## YOUR INSTRUCTIONS
Find every line in the records below that contains the word "Violin" and copy each of those lines. Case counts.
====
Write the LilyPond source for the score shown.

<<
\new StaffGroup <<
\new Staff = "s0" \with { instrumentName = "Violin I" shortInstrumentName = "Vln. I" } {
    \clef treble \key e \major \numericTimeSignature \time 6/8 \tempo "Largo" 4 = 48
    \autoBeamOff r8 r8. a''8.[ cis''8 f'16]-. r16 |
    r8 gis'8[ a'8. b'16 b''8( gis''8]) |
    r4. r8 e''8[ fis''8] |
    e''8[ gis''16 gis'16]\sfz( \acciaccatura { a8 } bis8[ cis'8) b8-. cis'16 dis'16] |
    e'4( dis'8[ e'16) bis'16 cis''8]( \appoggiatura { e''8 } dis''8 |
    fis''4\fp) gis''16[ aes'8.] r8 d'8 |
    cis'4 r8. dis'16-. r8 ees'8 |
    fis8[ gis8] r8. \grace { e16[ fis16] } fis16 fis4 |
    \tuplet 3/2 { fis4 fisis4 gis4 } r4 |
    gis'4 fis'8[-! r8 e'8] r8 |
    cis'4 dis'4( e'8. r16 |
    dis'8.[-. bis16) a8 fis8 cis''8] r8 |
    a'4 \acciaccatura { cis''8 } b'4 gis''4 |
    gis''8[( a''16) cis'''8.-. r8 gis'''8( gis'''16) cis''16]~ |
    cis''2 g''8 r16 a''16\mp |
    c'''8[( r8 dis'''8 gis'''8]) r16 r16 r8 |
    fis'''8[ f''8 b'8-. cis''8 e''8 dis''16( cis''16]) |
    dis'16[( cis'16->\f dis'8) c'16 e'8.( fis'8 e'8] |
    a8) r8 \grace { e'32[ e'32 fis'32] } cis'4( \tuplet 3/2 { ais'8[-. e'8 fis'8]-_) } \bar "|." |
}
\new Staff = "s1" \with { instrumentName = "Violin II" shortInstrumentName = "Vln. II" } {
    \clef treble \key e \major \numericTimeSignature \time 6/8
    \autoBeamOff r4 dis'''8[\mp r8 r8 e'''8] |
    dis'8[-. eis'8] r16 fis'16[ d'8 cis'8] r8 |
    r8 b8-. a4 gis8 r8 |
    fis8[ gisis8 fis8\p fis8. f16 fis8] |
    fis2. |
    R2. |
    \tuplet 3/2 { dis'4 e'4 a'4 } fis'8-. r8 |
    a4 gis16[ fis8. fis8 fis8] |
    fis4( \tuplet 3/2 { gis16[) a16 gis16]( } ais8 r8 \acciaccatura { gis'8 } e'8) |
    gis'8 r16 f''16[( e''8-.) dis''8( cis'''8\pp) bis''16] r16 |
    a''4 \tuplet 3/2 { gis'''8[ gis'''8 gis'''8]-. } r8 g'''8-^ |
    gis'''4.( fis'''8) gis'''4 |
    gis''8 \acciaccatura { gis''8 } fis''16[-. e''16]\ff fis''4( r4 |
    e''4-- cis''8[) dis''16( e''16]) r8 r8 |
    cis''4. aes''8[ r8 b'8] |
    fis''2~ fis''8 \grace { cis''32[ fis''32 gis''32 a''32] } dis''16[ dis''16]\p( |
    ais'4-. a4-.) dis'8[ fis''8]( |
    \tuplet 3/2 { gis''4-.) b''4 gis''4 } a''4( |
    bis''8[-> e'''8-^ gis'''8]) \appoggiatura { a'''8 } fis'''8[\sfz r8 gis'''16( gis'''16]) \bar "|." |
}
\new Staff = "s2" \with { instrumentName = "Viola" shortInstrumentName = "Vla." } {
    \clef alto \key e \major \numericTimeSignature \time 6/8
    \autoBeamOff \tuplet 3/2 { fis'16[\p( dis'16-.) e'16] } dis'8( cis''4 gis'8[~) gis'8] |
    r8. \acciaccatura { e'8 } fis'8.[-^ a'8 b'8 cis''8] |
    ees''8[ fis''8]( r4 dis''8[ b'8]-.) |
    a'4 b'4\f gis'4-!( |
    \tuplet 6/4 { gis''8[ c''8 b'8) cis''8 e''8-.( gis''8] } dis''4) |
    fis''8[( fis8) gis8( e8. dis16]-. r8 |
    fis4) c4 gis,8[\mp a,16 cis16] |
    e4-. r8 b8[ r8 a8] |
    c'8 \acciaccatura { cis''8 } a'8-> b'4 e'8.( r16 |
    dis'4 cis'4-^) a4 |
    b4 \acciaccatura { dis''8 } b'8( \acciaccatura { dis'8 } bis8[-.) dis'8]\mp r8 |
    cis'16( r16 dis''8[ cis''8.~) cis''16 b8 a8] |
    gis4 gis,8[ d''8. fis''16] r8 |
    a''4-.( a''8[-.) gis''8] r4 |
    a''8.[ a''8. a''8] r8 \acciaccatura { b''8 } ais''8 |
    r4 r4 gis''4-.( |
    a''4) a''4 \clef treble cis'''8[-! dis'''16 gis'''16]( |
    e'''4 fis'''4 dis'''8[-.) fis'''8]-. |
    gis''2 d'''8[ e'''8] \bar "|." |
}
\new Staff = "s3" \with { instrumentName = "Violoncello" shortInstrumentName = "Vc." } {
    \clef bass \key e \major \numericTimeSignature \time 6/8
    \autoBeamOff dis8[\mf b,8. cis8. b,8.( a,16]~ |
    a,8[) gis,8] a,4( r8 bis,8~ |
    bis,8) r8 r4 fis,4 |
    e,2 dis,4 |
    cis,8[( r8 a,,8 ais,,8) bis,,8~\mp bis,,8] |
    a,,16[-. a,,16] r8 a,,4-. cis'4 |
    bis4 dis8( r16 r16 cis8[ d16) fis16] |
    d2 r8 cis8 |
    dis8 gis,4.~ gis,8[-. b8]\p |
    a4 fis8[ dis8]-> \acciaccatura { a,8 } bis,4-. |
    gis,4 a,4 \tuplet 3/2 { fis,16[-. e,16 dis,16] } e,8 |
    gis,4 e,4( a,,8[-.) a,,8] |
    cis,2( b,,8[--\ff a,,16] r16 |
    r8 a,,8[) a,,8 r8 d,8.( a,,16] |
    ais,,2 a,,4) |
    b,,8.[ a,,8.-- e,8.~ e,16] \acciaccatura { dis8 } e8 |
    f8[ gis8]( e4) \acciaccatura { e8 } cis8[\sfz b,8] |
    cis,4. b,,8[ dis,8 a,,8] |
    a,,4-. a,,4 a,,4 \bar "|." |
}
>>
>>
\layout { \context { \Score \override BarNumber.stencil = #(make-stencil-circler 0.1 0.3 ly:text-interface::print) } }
====
## SOLUTION
\new Staff = "s0" \with { instrumentName = "Violin I" shortInstrumentName = "Vln. I" } {
\new Staff = "s1" \with { instrumentName = "Violin II" shortInstrumentName = "Vln. II" } {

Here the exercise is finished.